## Task directions
Where a picture appears, leave it out; copy everything else in the records exactly.

## Input material
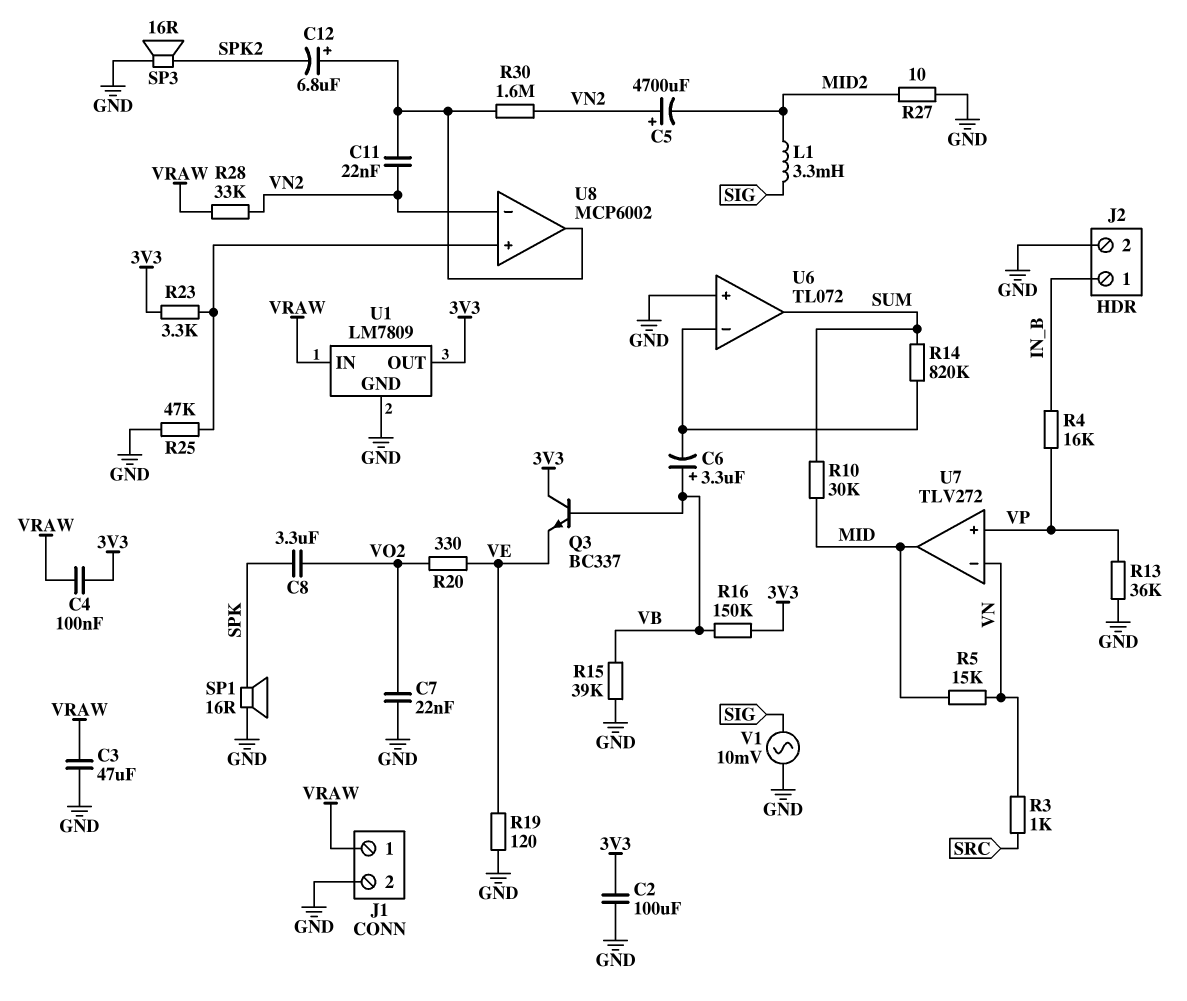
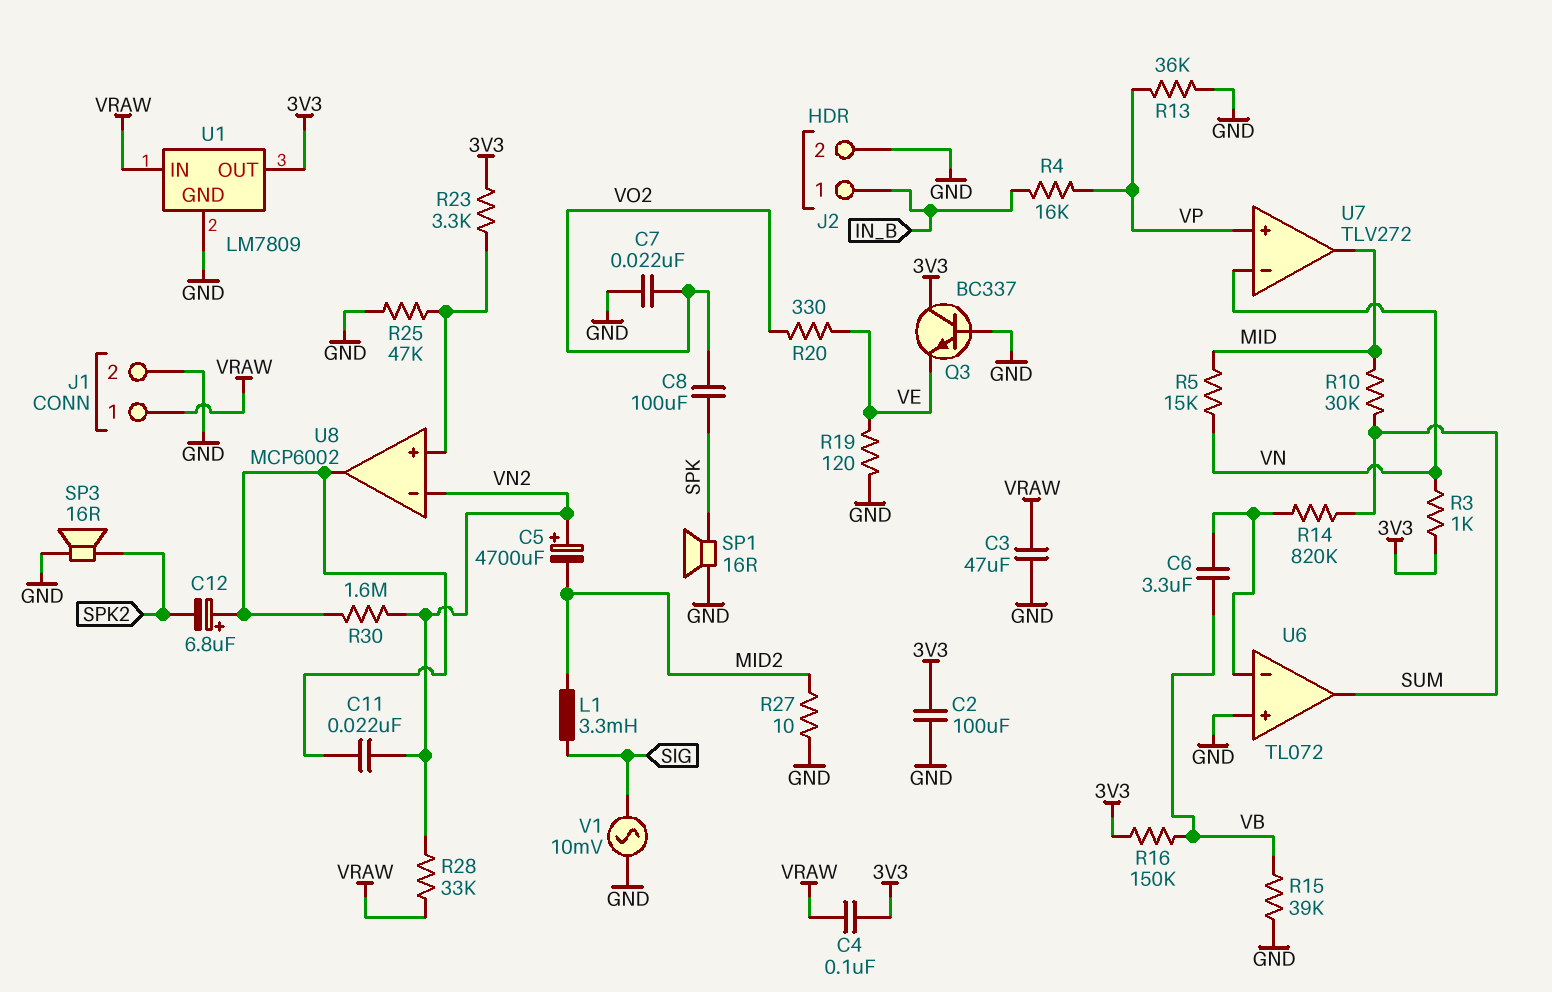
C6: 3.3uF (plus VB, minus U6/in-) -> 3.3uF (U6/in-, VB)
C8: 3.3uF (SPK, VO2) -> 100uF (SPK, VO2)
Q3: NPN BC337 (B VB, C 3V3, E VE) -> NPN BC337 (B GND, C 3V3, E VE)
R3: 1k (SRC, VN) -> 1k (3V3, VN)

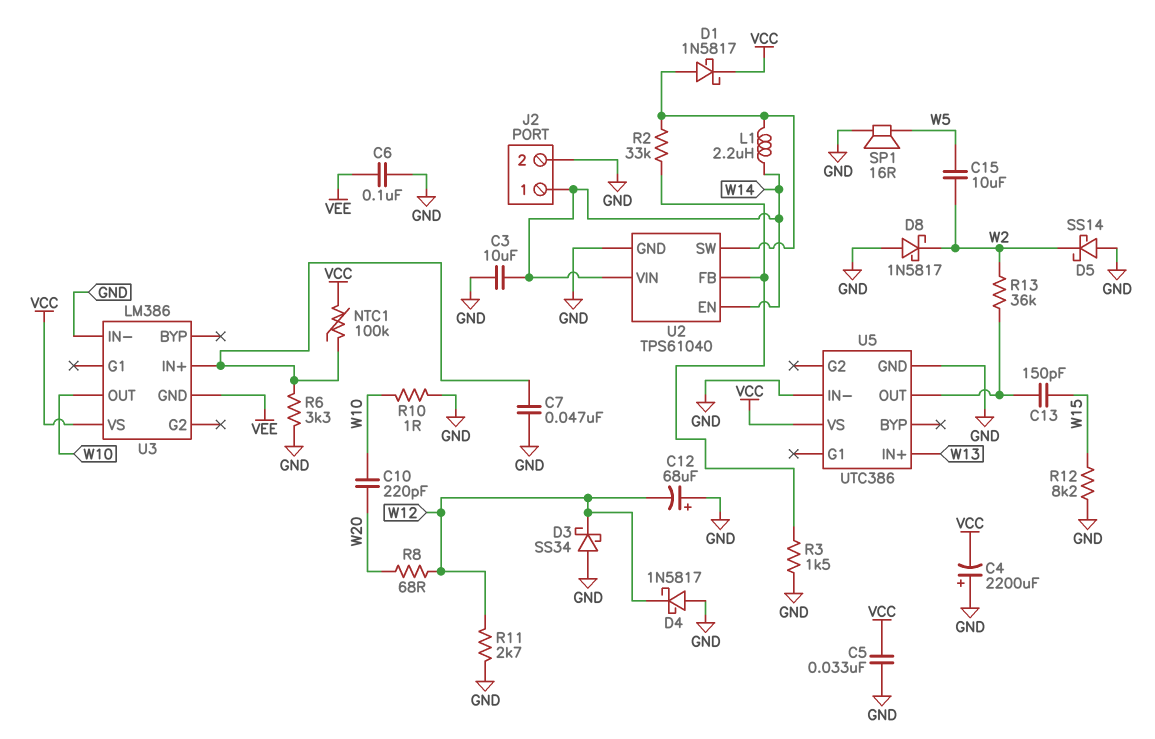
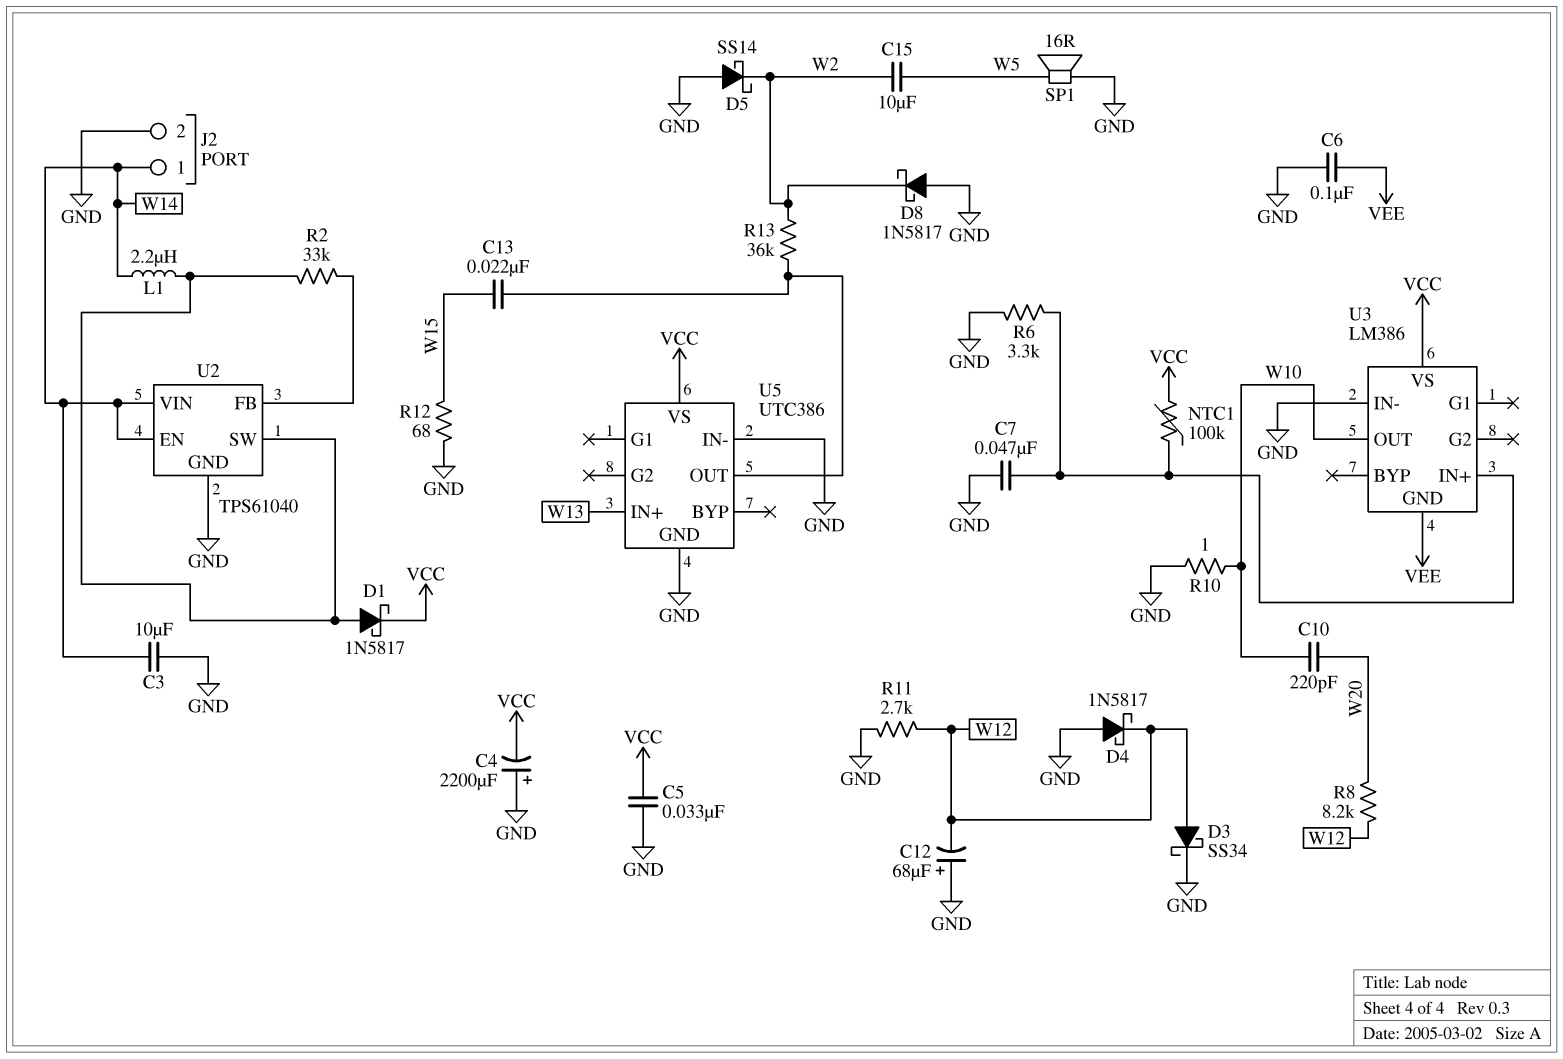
C13: 150pF (U5/OUT, W15) -> 22nF (U5/OUT, W15)
D3: schottky SS34 (A GND, K W12) -> schottky SS34 (A W12, K GND)
R3: 1.5k (GND, U2/FB) -> none
R8: 68 (W12, W20) -> 8.2k (W12, W20)
R12: 8.2k (GND, W15) -> 68 (GND, W15)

## Problem solution
C6: 3.3uF (plus VB, minus U6/in-) -> 3.3uF (U6/in-, VB)
C8: 3.3uF (SPK, VO2) -> 100uF (SPK, VO2)
Q3: NPN BC337 (B VB, C 3V3, E VE) -> NPN BC337 (B GND, C 3V3, E VE)
R3: 1k (SRC, VN) -> 1k (3V3, VN)

C13: 150pF (U5/OUT, W15) -> 22nF (U5/OUT, W15)
D3: schottky SS34 (A GND, K W12) -> schottky SS34 (A W12, K GND)
R3: 1.5k (GND, U2/FB) -> none
R8: 68 (W12, W20) -> 8.2k (W12, W20)
R12: 8.2k (GND, W15) -> 68 (GND, W15)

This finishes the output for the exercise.